_Scene comparison data_:

──────────

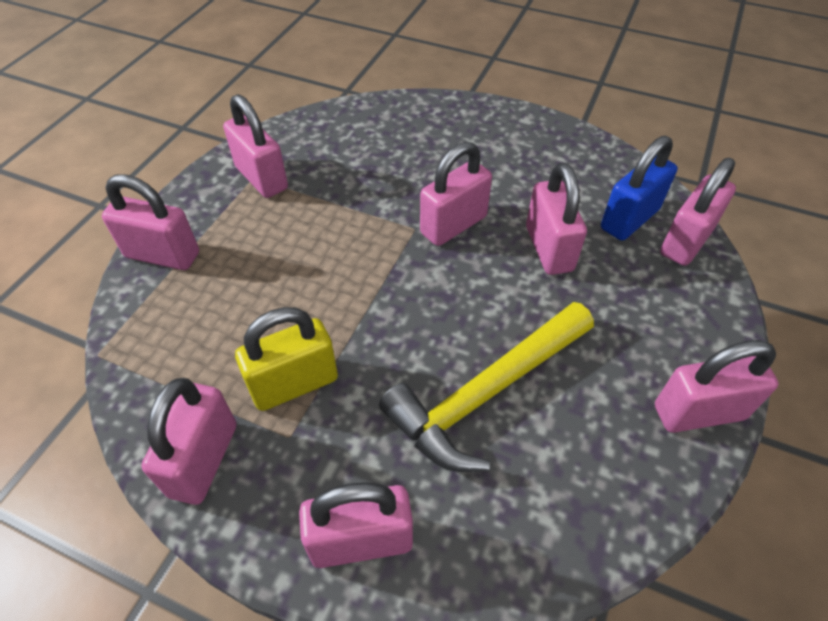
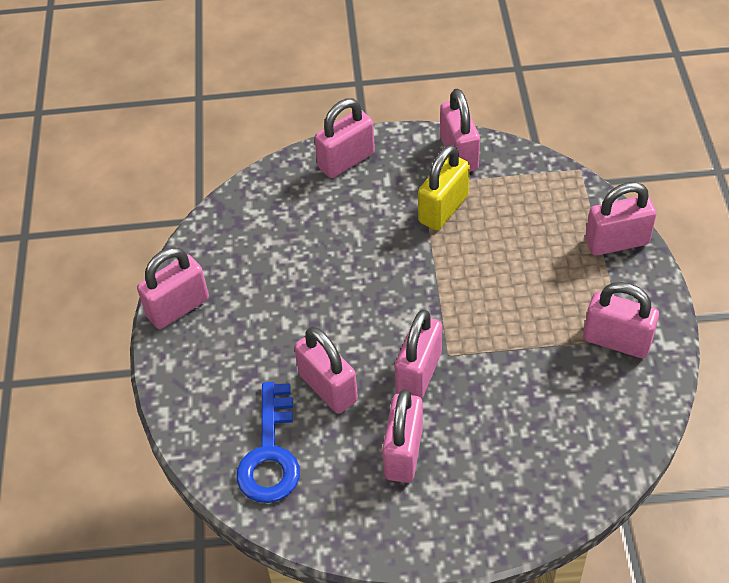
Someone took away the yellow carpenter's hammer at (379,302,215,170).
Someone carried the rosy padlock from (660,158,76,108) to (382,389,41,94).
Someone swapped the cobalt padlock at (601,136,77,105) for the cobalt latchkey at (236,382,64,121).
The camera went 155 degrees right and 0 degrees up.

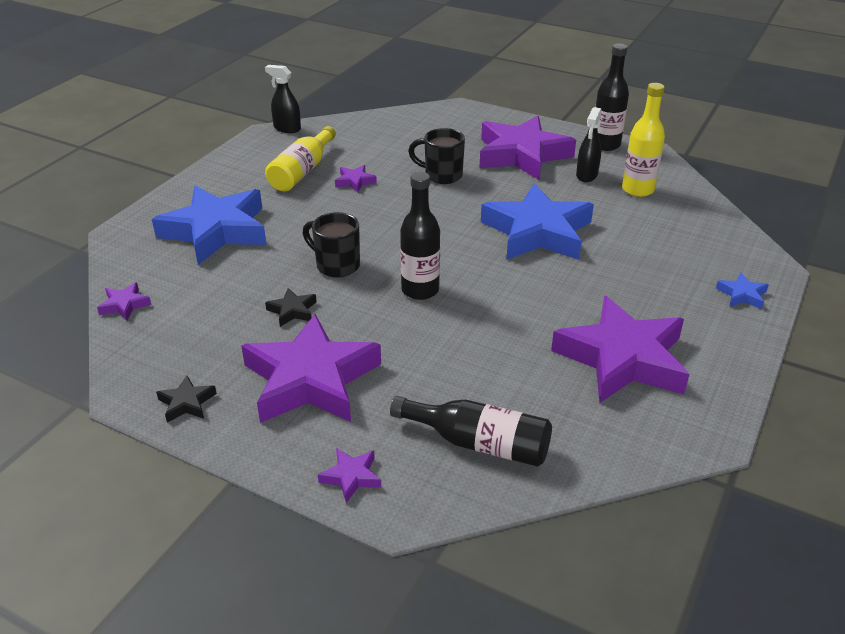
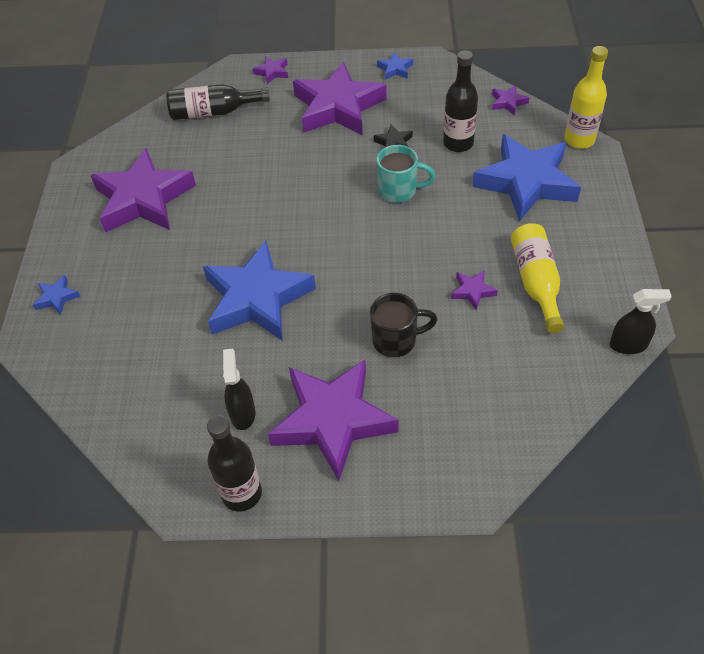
Someone carried the jet-black bottle from (400,172,40,128) to (443,50,35,102).
Someone carried the yellow bottle from (622,83,43,114) to (564,46,44,103).
Someone repainted the jet-black star at (156,375,61,48), which became the cobalt star at (377,52,36,28).
Someone repainted the jet-black mug at (303,212,57,66), which became the turquoise mug at (377,145,59,58).
The camera went 155 degrees right and 15 degrees up.

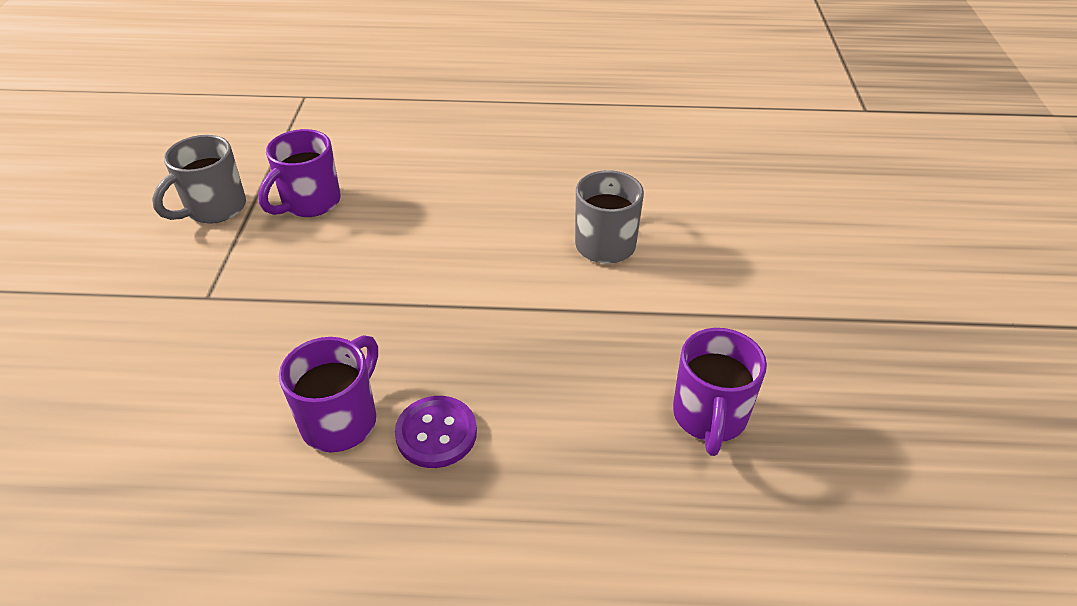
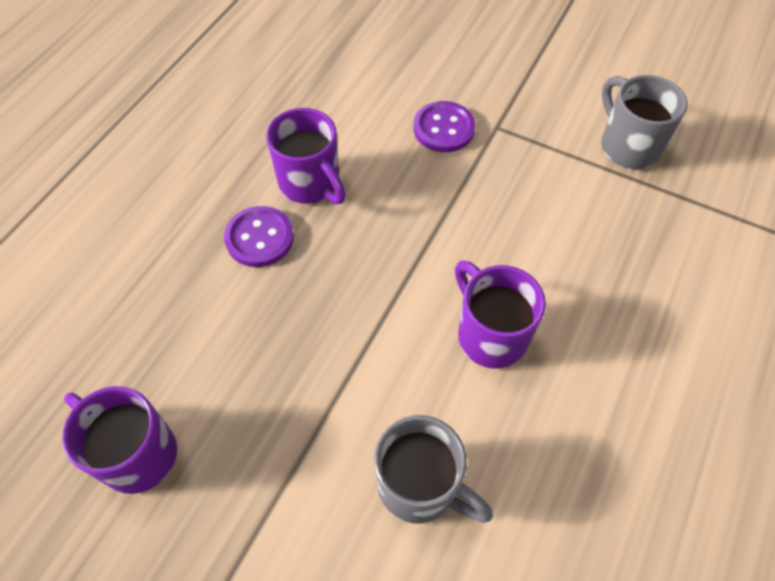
Someone put down the royal purple button at (414,101,62,51).
Someone carried the royal purple mug from (258,129,83,88) to (455,260,91,109).
The camera went 115 degrees right and 15 degrees up.

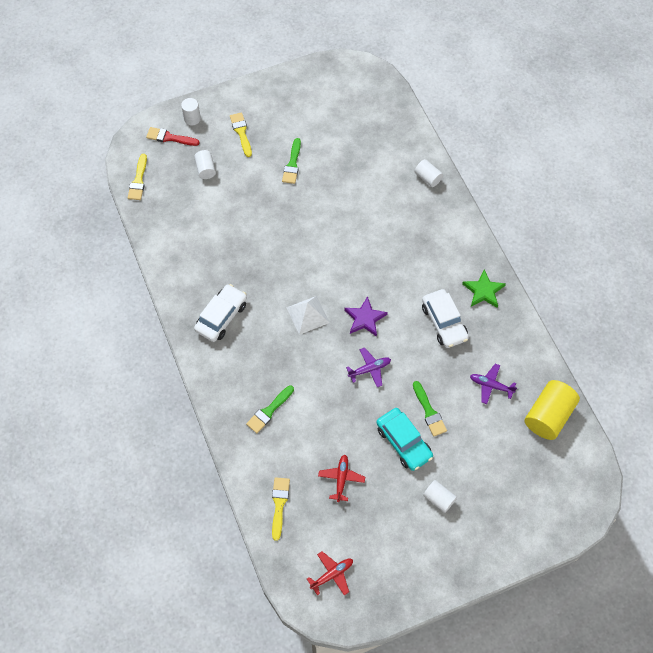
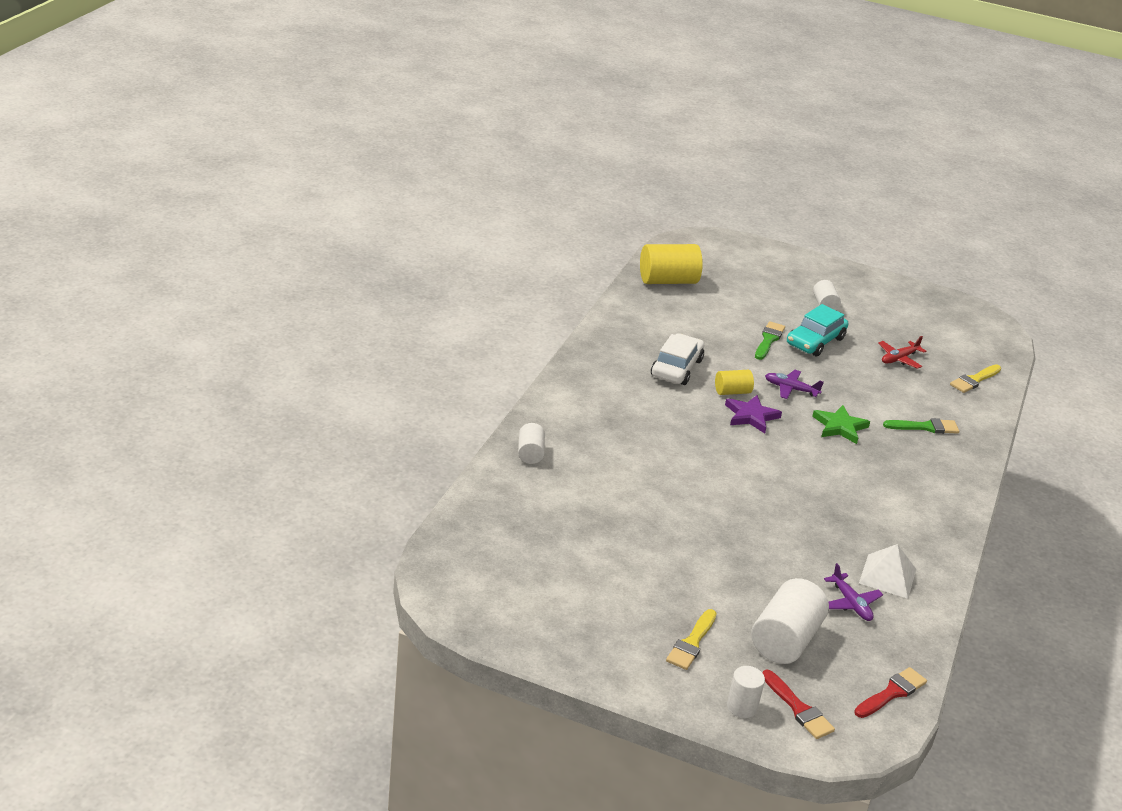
Someone took away the pure white automobile at (194,284,53,58).
Someone took away the leaf-green paintbrush at (282,138,19,46).
Someone took away the red toy plane at (307,551,46,44).
Someone put down the yellow cylinder shape at (715,370,39,25).
Someone carried the pure white solid pyramid from (287,296,43,39) to (859,544,57,55).
Someone carried the leaf-green star from (462,269,44,39) to (812,405,58,39).
Someone carried the royal purple toy plane from (470,364,47,40) to (824,563,59,58).
Someone repainted the yellow paintbrush at (128,154,19,46), which became the red paintbrush at (854,667,73,51).
Someone rotated the turquoise automobile at (376,408,57,63) by 150 degrees counterclockwise.
Someone scaled the pure white cylinder shape at (194,150,22,29) by 1.83.
The camera went 140 degrees left and 30 degrees down.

──────────

_Exercise instructions_:
Restate all entries above exactly, but not the images.

_Answer space_:
Someone took away the yellow carpenter's hammer at (379,302,215,170).
Someone carried the rosy padlock from (660,158,76,108) to (382,389,41,94).
Someone swapped the cobalt padlock at (601,136,77,105) for the cobalt latchkey at (236,382,64,121).
The camera went 155 degrees right and 0 degrees up.

Someone carried the jet-black bottle from (400,172,40,128) to (443,50,35,102).
Someone carried the yellow bottle from (622,83,43,114) to (564,46,44,103).
Someone repainted the jet-black star at (156,375,61,48), which became the cobalt star at (377,52,36,28).
Someone repainted the jet-black mug at (303,212,57,66), which became the turquoise mug at (377,145,59,58).
The camera went 155 degrees right and 15 degrees up.

Someone put down the royal purple button at (414,101,62,51).
Someone carried the royal purple mug from (258,129,83,88) to (455,260,91,109).
The camera went 115 degrees right and 15 degrees up.

Someone took away the pure white automobile at (194,284,53,58).
Someone took away the leaf-green paintbrush at (282,138,19,46).
Someone took away the red toy plane at (307,551,46,44).
Someone put down the yellow cylinder shape at (715,370,39,25).
Someone carried the pure white solid pyramid from (287,296,43,39) to (859,544,57,55).
Someone carried the leaf-green star from (462,269,44,39) to (812,405,58,39).
Someone carried the royal purple toy plane from (470,364,47,40) to (824,563,59,58).
Someone repainted the yellow paintbrush at (128,154,19,46), which became the red paintbrush at (854,667,73,51).
Someone rotated the turquoise automobile at (376,408,57,63) by 150 degrees counterclockwise.
Someone scaled the pure white cylinder shape at (194,150,22,29) by 1.83.
The camera went 140 degrees left and 30 degrees down.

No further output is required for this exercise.